Your goal
Restate the whole listing below word for word and keep the images out.

Dataset records
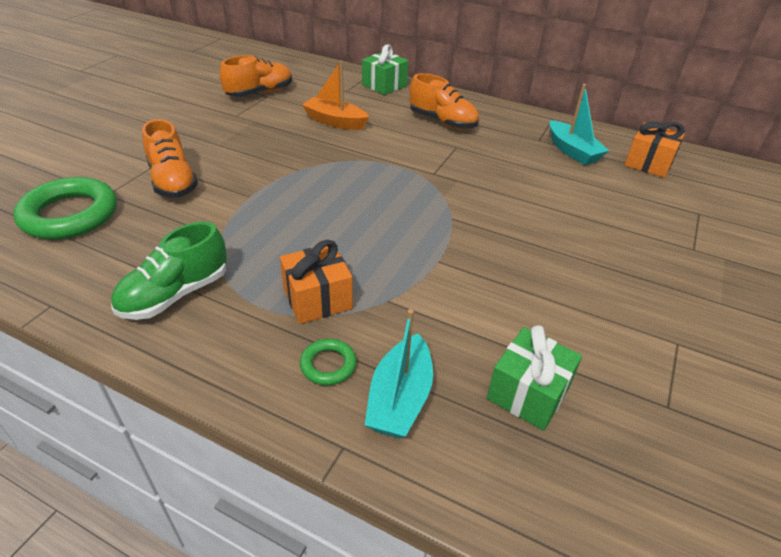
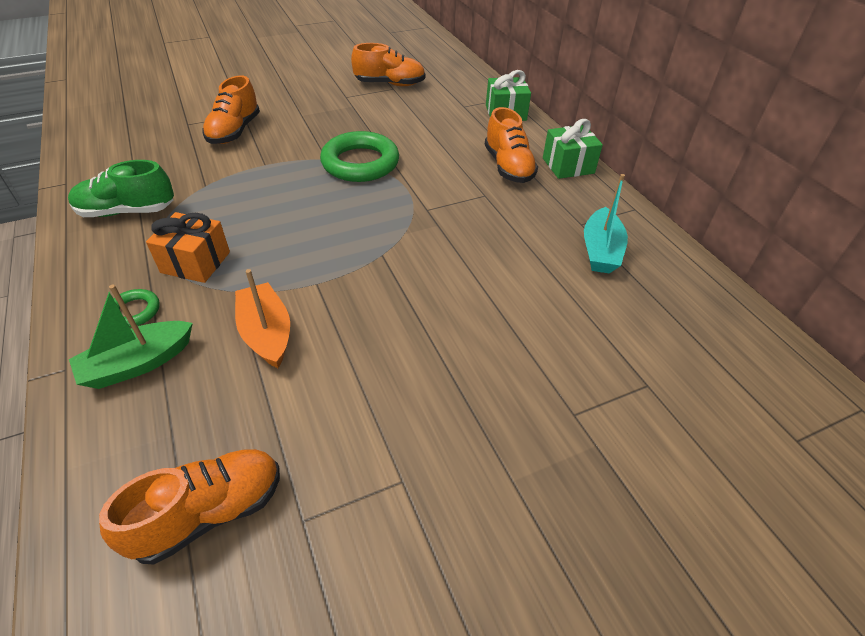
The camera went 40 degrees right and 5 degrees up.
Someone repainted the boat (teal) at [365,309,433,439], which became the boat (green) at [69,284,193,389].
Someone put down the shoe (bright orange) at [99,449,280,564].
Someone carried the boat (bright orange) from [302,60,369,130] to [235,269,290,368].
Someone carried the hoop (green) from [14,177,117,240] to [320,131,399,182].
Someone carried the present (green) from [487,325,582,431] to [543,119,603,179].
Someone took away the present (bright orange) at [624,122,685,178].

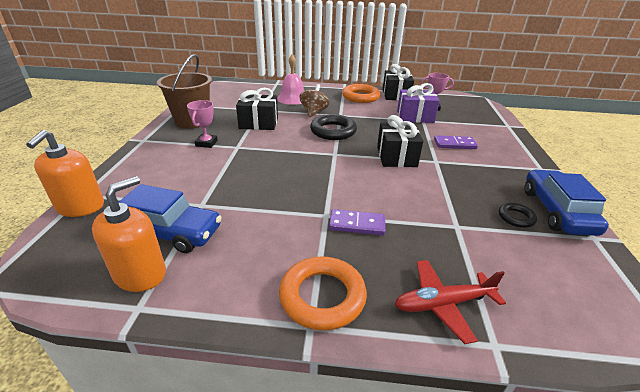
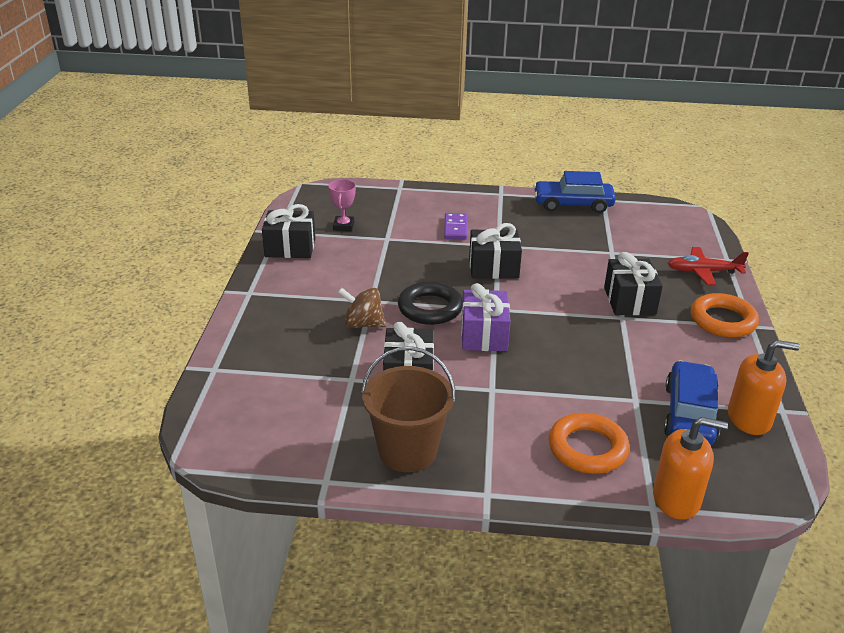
The camera went 90 degrees left and 0 degrees up.
Someone carried the present (purple) from [397,83,440,123] to [461,283,511,351].
Someone carried the hoop (bright orange) from [342,84,380,103] to [549,413,630,474].
Someone swapped the domino (purple) at [329,209,385,235] for the present (black) at [604,252,663,315].
Someone rotated the aeroplane (scarlet) at [395,260,506,344] by 105 degrees clockwise.
Someone rotated the pump bottle (bright orange) at [92,176,166,292] by 150 degrees clockwise.
Someone took away the trophy (rose-pink) at [187,100,218,148].
Someone took away the hand bell (rose-pink) at [277,55,304,105].
Someone took away the hoop (black) at [499,203,537,228].

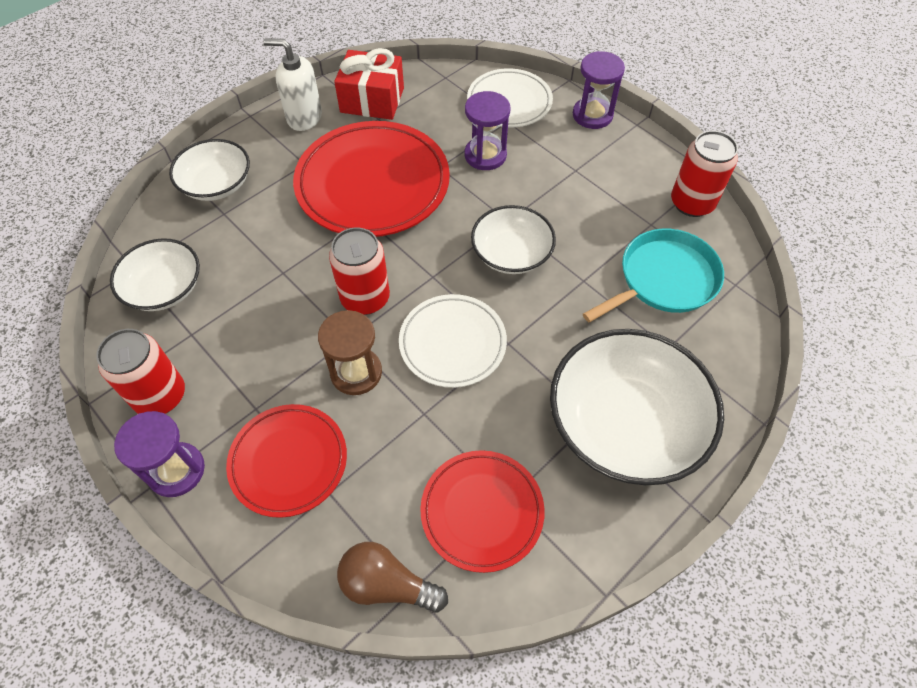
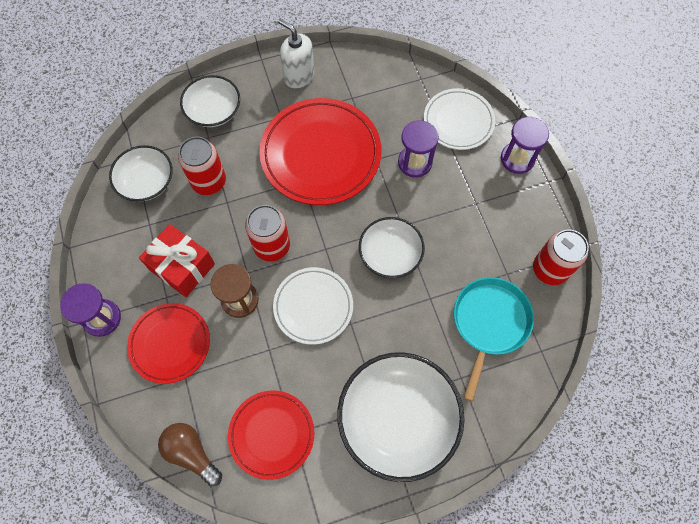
The camera went 25 degrees right and 10 degrees up.
Someone carried the present (scarlet) from [334,48,404,120] to [139,224,215,297].
Someone carried the soda can (scarlet) from [96,329,185,414] to [178,137,226,195].
Someone rotated the skillet (teal) at [583,229,724,322] by 60 degrees counterclockwise.

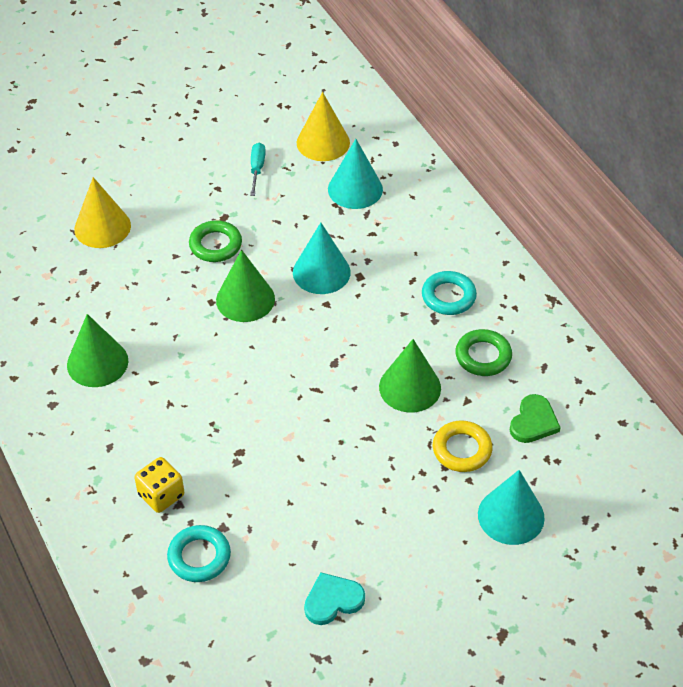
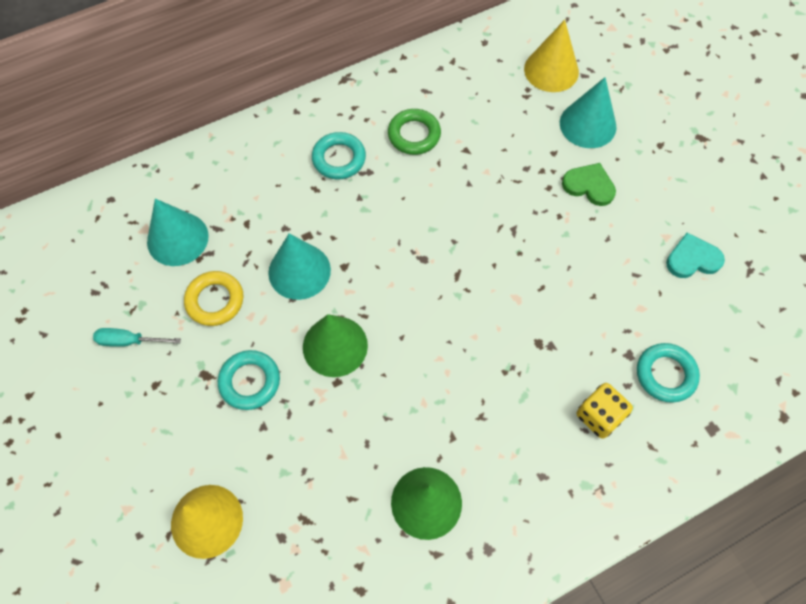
The camera went 90 degrees left and 15 degrees up.
Someone carried the hoop (golden) from [433,420,492,472] to [184,271,243,326].
Someone repainted the hoop (green) at [189,220,242,262], which became the hoop (teal) at [218,350,280,410].
Someone carried the cone shape (golden) from [296,92,350,161] to [524,20,579,92].
Someone carried the heart shape (green) from [510,394,561,443] to [562,163,616,206].
Someone rotated the heart shape (teal) at [304,572,365,625] by 105 degrees clockwise.
Someone took away the cone shape (green) at [379,339,441,412].

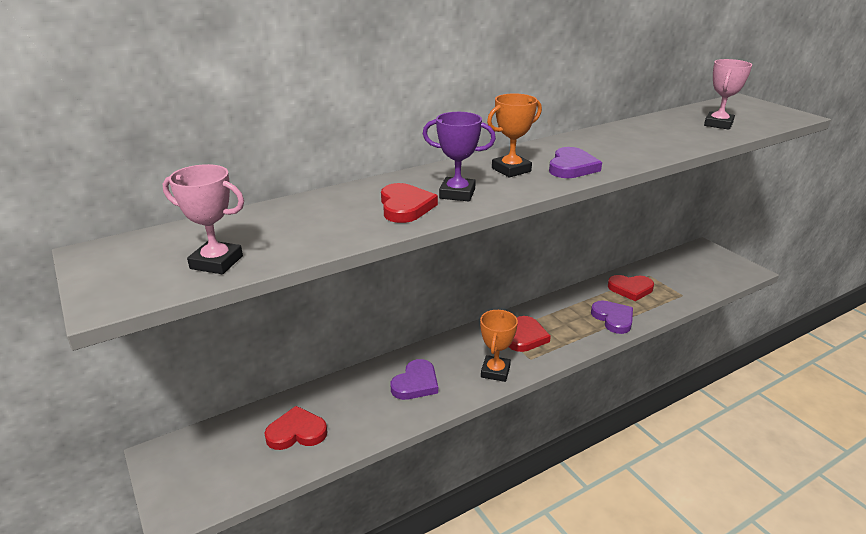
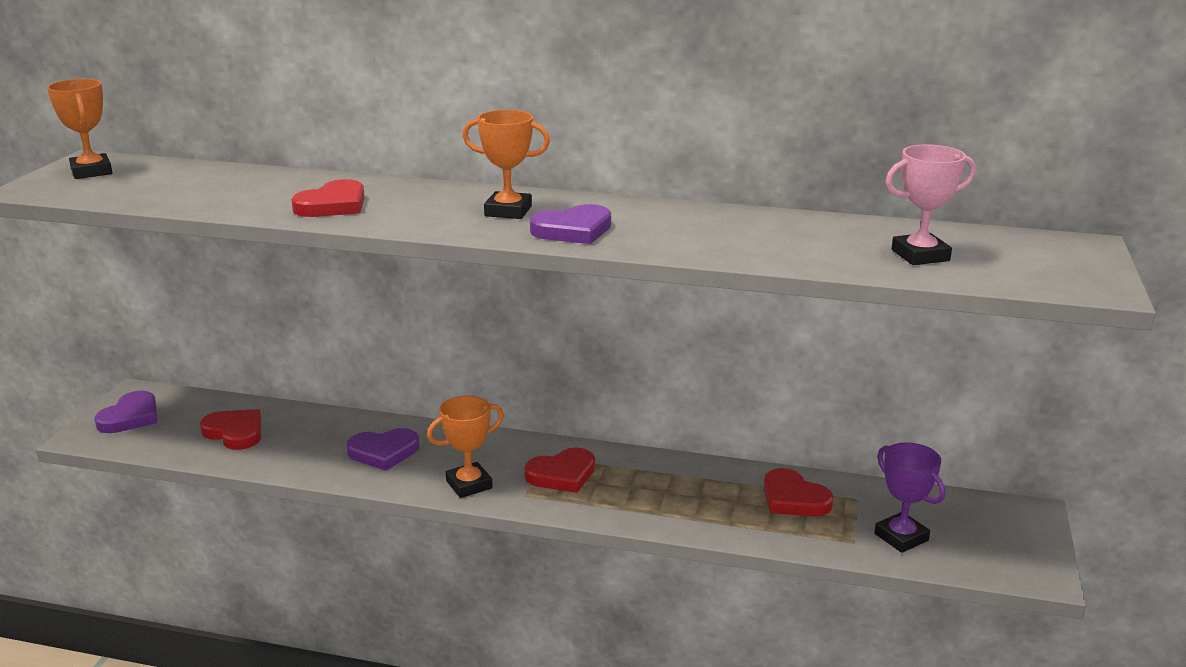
The camera went 45 degrees right and 5 degrees down.
Someone put down the trophy (bright orange) at [47,79,112,179].
Someone carried the heart shape (purple) from [591,300,633,334] to [94,391,157,433].
Someone carried the trophy (purple) from [423,112,496,201] to [874,442,945,553].
Someone took away the trophy (rose-pink) at [163,164,244,274].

Result below
The camera went 40 degrees right and 5 degrees up.
Someone repainted the boat (teal) at [365,309,433,439], which became the boat (green) at [69,284,193,389].
Someone put down the shoe (bright orange) at [99,449,280,564].
Someone carried the boat (bright orange) from [302,60,369,130] to [235,269,290,368].
Someone carried the hoop (green) from [14,177,117,240] to [320,131,399,182].
Someone carried the present (green) from [487,325,582,431] to [543,119,603,179].
Someone took away the present (bright orange) at [624,122,685,178].

The camera went 90 degrees left and 0 degrees up.
Someone carried the present (purple) from [397,83,440,123] to [461,283,511,351].
Someone carried the hoop (bright orange) from [342,84,380,103] to [549,413,630,474].
Someone swapped the domino (purple) at [329,209,385,235] for the present (black) at [604,252,663,315].
Someone rotated the aeroplane (scarlet) at [395,260,506,344] by 105 degrees clockwise.
Someone rotated the pump bottle (bright orange) at [92,176,166,292] by 150 degrees clockwise.
Someone took away the trophy (rose-pink) at [187,100,218,148].
Someone took away the hand bell (rose-pink) at [277,55,304,105].
Someone took away the hoop (black) at [499,203,537,228].

The camera went 25 degrees right and 10 degrees up.
Someone carried the present (scarlet) from [334,48,404,120] to [139,224,215,297].
Someone carried the soda can (scarlet) from [96,329,185,414] to [178,137,226,195].
Someone rotated the skillet (teal) at [583,229,724,322] by 60 degrees counterclockwise.

The camera went 90 degrees left and 15 degrees up.
Someone carried the hoop (golden) from [433,420,492,472] to [184,271,243,326].
Someone repainted the hoop (green) at [189,220,242,262], which became the hoop (teal) at [218,350,280,410].
Someone carried the cone shape (golden) from [296,92,350,161] to [524,20,579,92].
Someone carried the heart shape (green) from [510,394,561,443] to [562,163,616,206].
Someone rotated the heart shape (teal) at [304,572,365,625] by 105 degrees clockwise.
Someone took away the cone shape (green) at [379,339,441,412].

The camera went 45 degrees right and 5 degrees down.
Someone put down the trophy (bright orange) at [47,79,112,179].
Someone carried the heart shape (purple) from [591,300,633,334] to [94,391,157,433].
Someone carried the trophy (purple) from [423,112,496,201] to [874,442,945,553].
Someone took away the trophy (rose-pink) at [163,164,244,274].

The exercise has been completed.